▸ **Exercise goal**:
Copy out every one of the entries below word for word, line by line, and leave out the pictures.
** start of Supplied records **
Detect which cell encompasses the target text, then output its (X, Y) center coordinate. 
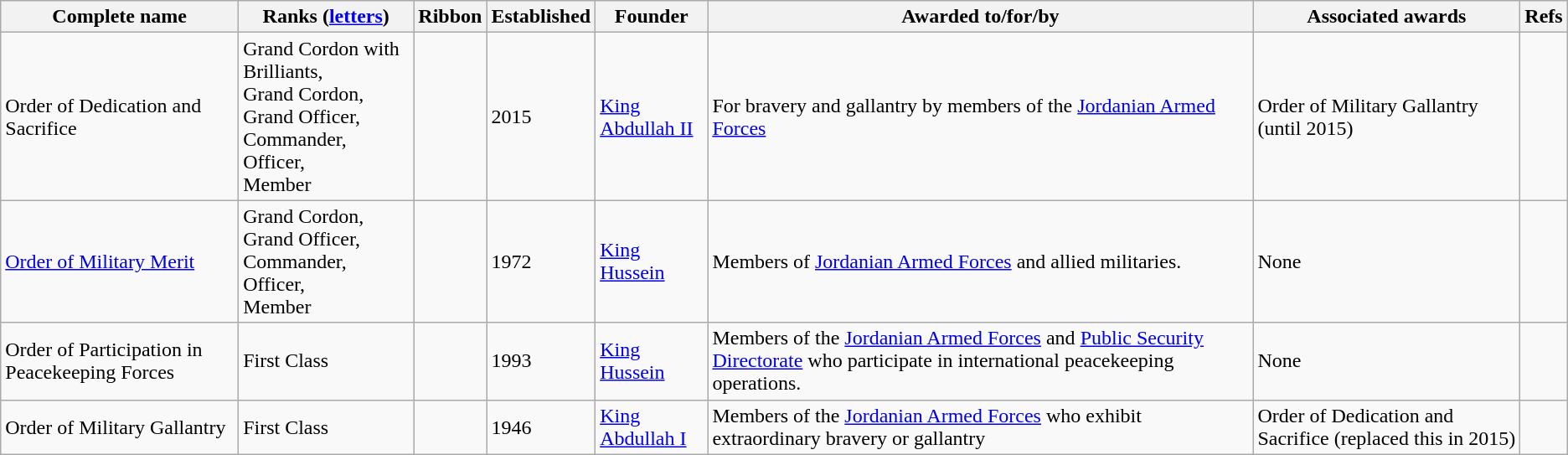
Ribbon (451, 17)
Associated awards (1387, 17)
For bravery and gallantry by members of the Jordanian Armed Forces (980, 116)
Founder (652, 17)
Order of Participation in Peacekeeping Forces (120, 361)
Awarded to/for/by (980, 17)
Order of Dedication and Sacrifice (120, 116)
King Abdullah II (652, 116)
Order of Military Gallantry (120, 427)
Grand Cordon with Brilliants,Grand Cordon,Grand Officer,Commander,Officer,Member (327, 116)
1993 (541, 361)
1946 (541, 427)
Grand Cordon,Grand Officer,Commander,Officer,Member (327, 261)
Members of the Jordanian Armed Forces who exhibit extraordinary bravery or gallantry (980, 427)
Members of the Jordanian Armed Forces and Public Security Directorate who participate in international peacekeeping operations. (980, 361)
1972 (541, 261)
Order of Dedication and Sacrifice (replaced this in 2015) (1387, 427)
King Abdullah I (652, 427)
Members of Jordanian Armed Forces and allied militaries. (980, 261)
2015 (541, 116)
Refs (1544, 17)
Complete name (120, 17)
Established (541, 17)
Order of Military Merit (120, 261)
Order of Military Gallantry (until 2015) (1387, 116)
Ranks (letters) (327, 17)
For the text-containing cell, return its midpoint in (X, Y) coordinate format. 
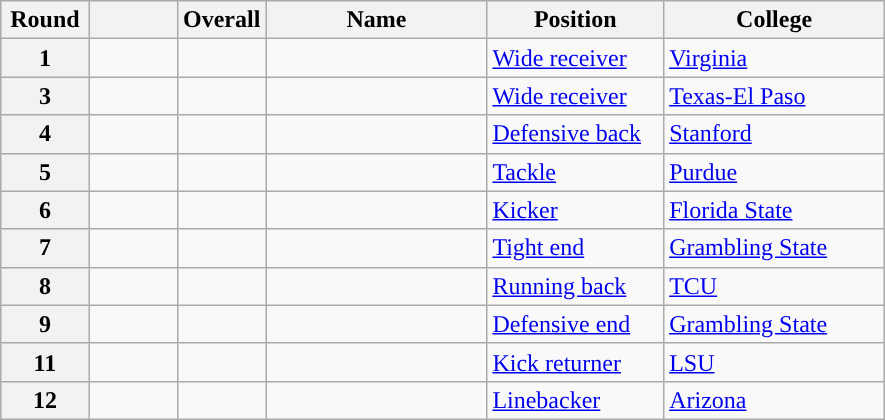
4 (45, 134)
Kick returner (576, 362)
Purdue (774, 172)
Virginia (774, 58)
Tackle (576, 172)
Tight end (576, 248)
LSU (774, 362)
11 (45, 362)
Overall (222, 20)
Position (576, 20)
Linebacker (576, 400)
Defensive end (576, 324)
College (774, 20)
1 (45, 58)
5 (45, 172)
9 (45, 324)
Texas-El Paso (774, 96)
12 (45, 400)
6 (45, 210)
Stanford (774, 134)
7 (45, 248)
Defensive back (576, 134)
Running back (576, 286)
Florida State (774, 210)
3 (45, 96)
Arizona (774, 400)
Round (45, 20)
TCU (774, 286)
Kicker (576, 210)
Name (376, 20)
8 (45, 286)
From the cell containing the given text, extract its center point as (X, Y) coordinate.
** end of Supplied records **
▸ **Finished answer**:
Detect which cell encompasses the target text, then output its (X, Y) center coordinate. 
Ribbon (451, 17)
Associated awards (1387, 17)
For bravery and gallantry by members of the Jordanian Armed Forces (980, 116)
Founder (652, 17)
Order of Participation in Peacekeeping Forces (120, 361)
Awarded to/for/by (980, 17)
Order of Dedication and Sacrifice (120, 116)
King Abdullah II (652, 116)
Order of Military Gallantry (120, 427)
Grand Cordon with Brilliants,Grand Cordon,Grand Officer,Commander,Officer,Member (327, 116)
1993 (541, 361)
1946 (541, 427)
Grand Cordon,Grand Officer,Commander,Officer,Member (327, 261)
Members of the Jordanian Armed Forces who exhibit extraordinary bravery or gallantry (980, 427)
Members of the Jordanian Armed Forces and Public Security Directorate who participate in international peacekeeping operations. (980, 361)
1972 (541, 261)
Order of Dedication and Sacrifice (replaced this in 2015) (1387, 427)
King Abdullah I (652, 427)
Members of Jordanian Armed Forces and allied militaries. (980, 261)
2015 (541, 116)
Refs (1544, 17)
Complete name (120, 17)
Established (541, 17)
Order of Military Merit (120, 261)
Order of Military Gallantry (until 2015) (1387, 116)
Ranks (letters) (327, 17)
For the text-containing cell, return its midpoint in (X, Y) coordinate format. 
4 (45, 134)
Kick returner (576, 362)
Purdue (774, 172)
Virginia (774, 58)
Tackle (576, 172)
Tight end (576, 248)
LSU (774, 362)
11 (45, 362)
Overall (222, 20)
Position (576, 20)
Linebacker (576, 400)
Defensive end (576, 324)
College (774, 20)
1 (45, 58)
5 (45, 172)
9 (45, 324)
Texas-El Paso (774, 96)
12 (45, 400)
6 (45, 210)
Stanford (774, 134)
7 (45, 248)
Defensive back (576, 134)
Running back (576, 286)
Florida State (774, 210)
3 (45, 96)
Arizona (774, 400)
Round (45, 20)
TCU (774, 286)
Kicker (576, 210)
Name (376, 20)
8 (45, 286)
From the cell containing the given text, extract its center point as (X, Y) coordinate.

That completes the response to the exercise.